**Data for review**.

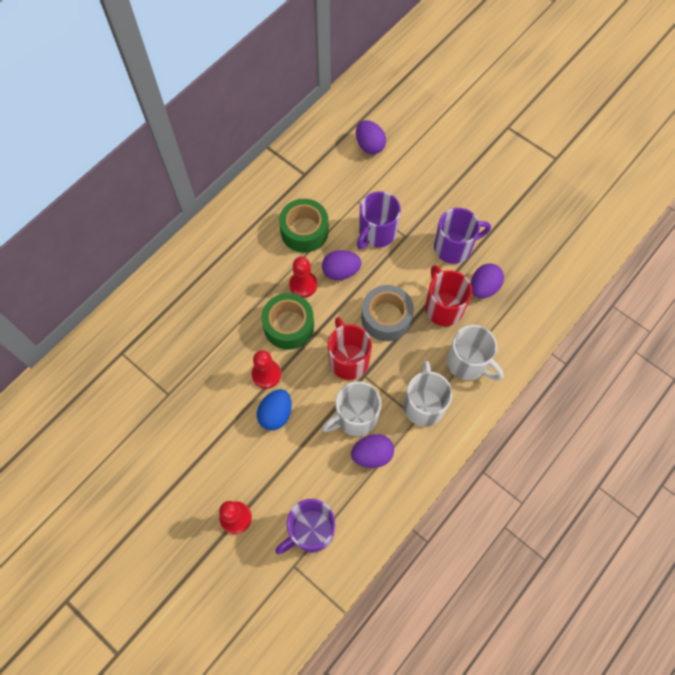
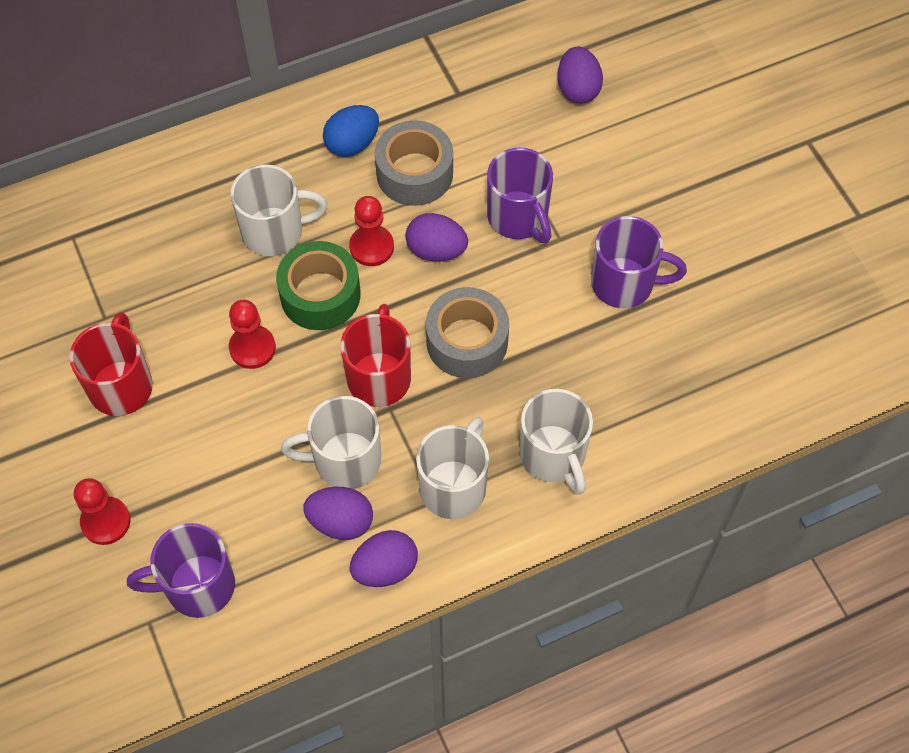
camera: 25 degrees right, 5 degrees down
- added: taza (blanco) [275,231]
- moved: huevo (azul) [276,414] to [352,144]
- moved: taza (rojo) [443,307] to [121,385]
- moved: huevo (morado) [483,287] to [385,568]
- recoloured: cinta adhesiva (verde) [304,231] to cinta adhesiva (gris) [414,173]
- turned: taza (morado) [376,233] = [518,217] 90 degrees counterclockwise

...

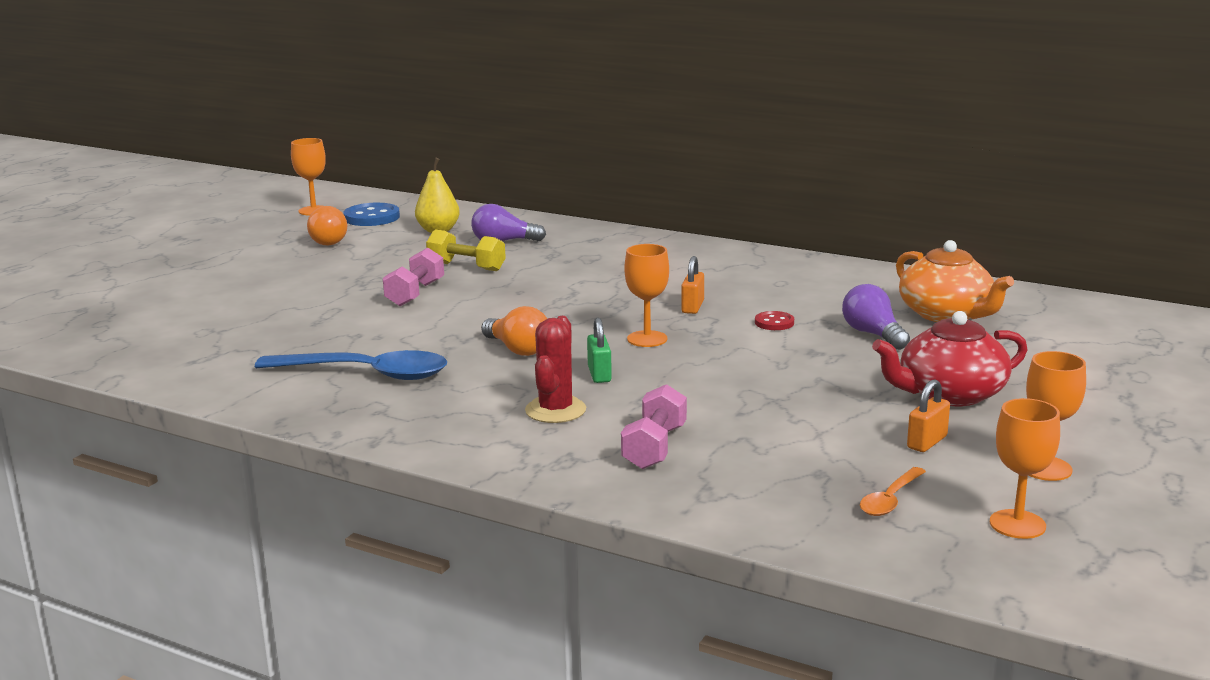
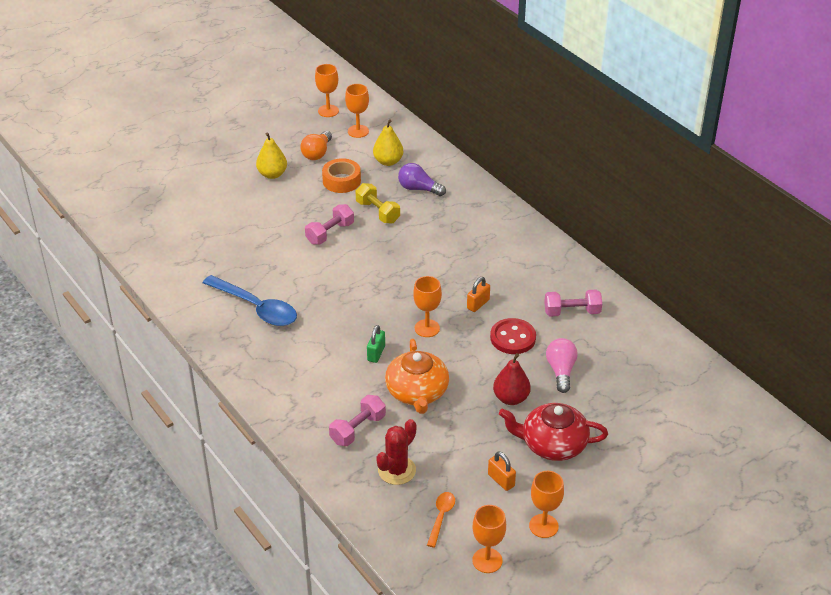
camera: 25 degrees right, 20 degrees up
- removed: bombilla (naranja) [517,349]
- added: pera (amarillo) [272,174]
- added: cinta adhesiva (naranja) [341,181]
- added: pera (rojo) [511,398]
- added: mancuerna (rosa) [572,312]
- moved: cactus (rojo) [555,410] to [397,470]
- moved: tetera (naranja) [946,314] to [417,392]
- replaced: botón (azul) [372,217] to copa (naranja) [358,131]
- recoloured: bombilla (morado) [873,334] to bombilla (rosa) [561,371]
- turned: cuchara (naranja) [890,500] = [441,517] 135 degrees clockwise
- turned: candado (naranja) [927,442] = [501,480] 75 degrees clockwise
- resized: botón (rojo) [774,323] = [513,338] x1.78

**Exercise instructions**. From the material above, copy exactly the lines between the line holding "- removed: bombilla (naranja) [517,349]" and the line holding "- turned: cuchara", inclusive, and only those.

**Answer to the problem**.
- removed: bombilla (naranja) [517,349]
- added: pera (amarillo) [272,174]
- added: cinta adhesiva (naranja) [341,181]
- added: pera (rojo) [511,398]
- added: mancuerna (rosa) [572,312]
- moved: cactus (rojo) [555,410] to [397,470]
- moved: tetera (naranja) [946,314] to [417,392]
- replaced: botón (azul) [372,217] to copa (naranja) [358,131]
- recoloured: bombilla (morado) [873,334] to bombilla (rosa) [561,371]
- turned: cuchara (naranja) [890,500] = [441,517] 135 degrees clockwise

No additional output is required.